Write out the stretch of lines below that begins at the line with "PIR1 pin OUT: D1 -> D4" and ends at the line with "BARO: BME280 -> BME680", including both, exactly as given and nothing more.

__Available data__.

# # # # # # #

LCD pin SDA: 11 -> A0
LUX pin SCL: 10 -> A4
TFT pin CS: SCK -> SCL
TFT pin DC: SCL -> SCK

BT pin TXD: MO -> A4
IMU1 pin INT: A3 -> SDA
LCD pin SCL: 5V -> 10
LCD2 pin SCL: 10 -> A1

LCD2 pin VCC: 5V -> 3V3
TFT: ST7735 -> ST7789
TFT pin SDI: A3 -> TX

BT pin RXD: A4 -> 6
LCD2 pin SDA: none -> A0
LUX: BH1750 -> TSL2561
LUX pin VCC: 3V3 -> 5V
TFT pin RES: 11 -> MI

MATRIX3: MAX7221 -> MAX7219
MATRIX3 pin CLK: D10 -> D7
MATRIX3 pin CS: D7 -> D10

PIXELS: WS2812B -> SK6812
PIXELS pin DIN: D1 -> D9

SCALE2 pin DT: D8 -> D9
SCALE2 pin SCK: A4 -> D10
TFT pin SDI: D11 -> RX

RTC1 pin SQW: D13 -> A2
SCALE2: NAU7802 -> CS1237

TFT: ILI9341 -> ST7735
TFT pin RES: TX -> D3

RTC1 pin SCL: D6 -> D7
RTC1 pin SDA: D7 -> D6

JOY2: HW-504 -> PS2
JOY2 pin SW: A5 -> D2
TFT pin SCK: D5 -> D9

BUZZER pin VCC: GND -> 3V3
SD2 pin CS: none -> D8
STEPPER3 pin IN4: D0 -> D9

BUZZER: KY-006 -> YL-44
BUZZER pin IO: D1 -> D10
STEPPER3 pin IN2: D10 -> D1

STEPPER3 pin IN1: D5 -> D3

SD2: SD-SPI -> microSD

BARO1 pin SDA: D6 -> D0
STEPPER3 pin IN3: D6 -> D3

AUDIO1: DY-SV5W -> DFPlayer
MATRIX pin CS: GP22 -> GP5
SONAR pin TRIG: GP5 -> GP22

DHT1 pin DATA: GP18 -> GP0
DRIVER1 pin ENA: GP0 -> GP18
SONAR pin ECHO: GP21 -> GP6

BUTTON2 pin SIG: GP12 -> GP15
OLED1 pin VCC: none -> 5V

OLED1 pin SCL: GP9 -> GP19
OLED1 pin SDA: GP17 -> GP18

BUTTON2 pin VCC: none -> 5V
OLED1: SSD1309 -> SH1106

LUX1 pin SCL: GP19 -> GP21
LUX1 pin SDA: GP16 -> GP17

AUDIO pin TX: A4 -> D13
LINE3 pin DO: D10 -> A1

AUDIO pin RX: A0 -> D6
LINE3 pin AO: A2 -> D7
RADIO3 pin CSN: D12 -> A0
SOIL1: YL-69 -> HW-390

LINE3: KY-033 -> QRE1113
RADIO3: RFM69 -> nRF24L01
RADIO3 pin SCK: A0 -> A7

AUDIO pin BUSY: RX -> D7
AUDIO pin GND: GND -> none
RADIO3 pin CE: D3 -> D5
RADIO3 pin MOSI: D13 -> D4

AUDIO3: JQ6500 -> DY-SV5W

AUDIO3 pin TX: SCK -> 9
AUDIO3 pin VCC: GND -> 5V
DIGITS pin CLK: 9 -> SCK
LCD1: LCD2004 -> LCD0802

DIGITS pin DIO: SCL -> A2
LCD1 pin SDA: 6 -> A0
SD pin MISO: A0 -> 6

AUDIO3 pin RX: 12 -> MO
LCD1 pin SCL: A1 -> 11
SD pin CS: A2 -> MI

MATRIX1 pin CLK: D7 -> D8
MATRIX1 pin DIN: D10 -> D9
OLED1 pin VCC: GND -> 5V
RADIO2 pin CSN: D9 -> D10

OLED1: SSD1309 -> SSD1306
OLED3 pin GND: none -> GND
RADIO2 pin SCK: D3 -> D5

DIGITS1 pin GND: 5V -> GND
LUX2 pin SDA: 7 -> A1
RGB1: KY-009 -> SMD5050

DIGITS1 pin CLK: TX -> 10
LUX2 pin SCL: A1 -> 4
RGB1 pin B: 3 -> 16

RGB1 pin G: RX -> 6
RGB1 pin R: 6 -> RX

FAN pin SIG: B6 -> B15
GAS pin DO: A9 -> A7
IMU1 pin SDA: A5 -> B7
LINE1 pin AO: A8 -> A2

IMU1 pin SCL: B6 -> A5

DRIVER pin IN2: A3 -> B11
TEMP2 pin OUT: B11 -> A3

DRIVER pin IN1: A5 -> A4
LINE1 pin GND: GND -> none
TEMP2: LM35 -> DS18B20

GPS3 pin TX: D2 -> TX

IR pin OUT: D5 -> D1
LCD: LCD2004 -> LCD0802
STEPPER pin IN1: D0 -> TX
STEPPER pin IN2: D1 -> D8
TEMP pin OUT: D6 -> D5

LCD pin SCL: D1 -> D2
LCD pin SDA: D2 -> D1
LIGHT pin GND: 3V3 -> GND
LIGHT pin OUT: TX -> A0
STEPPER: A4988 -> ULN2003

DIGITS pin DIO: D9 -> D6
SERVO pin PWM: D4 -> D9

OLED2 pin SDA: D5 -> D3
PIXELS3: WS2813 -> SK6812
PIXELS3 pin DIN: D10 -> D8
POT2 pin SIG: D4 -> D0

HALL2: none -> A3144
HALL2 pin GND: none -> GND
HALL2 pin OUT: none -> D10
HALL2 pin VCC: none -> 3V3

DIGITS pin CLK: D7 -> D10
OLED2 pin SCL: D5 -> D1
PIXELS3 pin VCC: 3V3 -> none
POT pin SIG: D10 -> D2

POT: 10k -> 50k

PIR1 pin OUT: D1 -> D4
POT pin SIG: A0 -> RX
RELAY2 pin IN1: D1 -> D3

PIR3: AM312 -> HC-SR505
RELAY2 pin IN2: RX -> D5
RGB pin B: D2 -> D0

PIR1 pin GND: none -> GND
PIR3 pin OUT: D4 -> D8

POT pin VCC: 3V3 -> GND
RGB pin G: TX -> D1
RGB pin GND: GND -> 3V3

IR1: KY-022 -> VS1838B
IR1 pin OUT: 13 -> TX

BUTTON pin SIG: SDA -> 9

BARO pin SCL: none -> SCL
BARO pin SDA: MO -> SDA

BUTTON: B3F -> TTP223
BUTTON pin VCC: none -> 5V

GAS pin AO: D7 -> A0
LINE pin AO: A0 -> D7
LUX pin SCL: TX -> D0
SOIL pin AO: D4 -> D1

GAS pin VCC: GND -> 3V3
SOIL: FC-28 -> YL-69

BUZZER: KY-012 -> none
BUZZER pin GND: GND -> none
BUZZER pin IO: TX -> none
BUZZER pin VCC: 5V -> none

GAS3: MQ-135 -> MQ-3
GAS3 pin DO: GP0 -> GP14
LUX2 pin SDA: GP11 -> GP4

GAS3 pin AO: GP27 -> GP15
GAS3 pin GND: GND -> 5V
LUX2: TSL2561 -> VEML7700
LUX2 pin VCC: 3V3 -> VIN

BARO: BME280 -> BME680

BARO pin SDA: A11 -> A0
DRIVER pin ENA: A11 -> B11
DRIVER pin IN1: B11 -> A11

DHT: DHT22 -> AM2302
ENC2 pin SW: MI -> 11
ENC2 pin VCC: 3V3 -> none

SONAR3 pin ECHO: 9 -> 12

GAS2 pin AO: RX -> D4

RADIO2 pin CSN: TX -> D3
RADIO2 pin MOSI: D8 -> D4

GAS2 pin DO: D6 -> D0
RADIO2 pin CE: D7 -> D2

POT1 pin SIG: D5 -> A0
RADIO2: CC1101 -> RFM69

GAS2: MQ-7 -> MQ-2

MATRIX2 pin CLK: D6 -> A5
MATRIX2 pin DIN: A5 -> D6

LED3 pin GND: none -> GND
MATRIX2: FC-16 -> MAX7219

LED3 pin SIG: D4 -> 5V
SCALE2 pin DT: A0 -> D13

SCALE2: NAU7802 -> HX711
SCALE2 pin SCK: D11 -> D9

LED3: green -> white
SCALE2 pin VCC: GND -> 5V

# # # # # # #

__Solution for this problem__.
PIR1 pin OUT: D1 -> D4
POT pin SIG: A0 -> RX
RELAY2 pin IN1: D1 -> D3

PIR3: AM312 -> HC-SR505
RELAY2 pin IN2: RX -> D5
RGB pin B: D2 -> D0

PIR1 pin GND: none -> GND
PIR3 pin OUT: D4 -> D8

POT pin VCC: 3V3 -> GND
RGB pin G: TX -> D1
RGB pin GND: GND -> 3V3

IR1: KY-022 -> VS1838B
IR1 pin OUT: 13 -> TX

BUTTON pin SIG: SDA -> 9

BARO pin SCL: none -> SCL
BARO pin SDA: MO -> SDA

BUTTON: B3F -> TTP223
BUTTON pin VCC: none -> 5V

GAS pin AO: D7 -> A0
LINE pin AO: A0 -> D7
LUX pin SCL: TX -> D0
SOIL pin AO: D4 -> D1

GAS pin VCC: GND -> 3V3
SOIL: FC-28 -> YL-69

BUZZER: KY-012 -> none
BUZZER pin GND: GND -> none
BUZZER pin IO: TX -> none
BUZZER pin VCC: 5V -> none

GAS3: MQ-135 -> MQ-3
GAS3 pin DO: GP0 -> GP14
LUX2 pin SDA: GP11 -> GP4

GAS3 pin AO: GP27 -> GP15
GAS3 pin GND: GND -> 5V
LUX2: TSL2561 -> VEML7700
LUX2 pin VCC: 3V3 -> VIN

BARO: BME280 -> BME680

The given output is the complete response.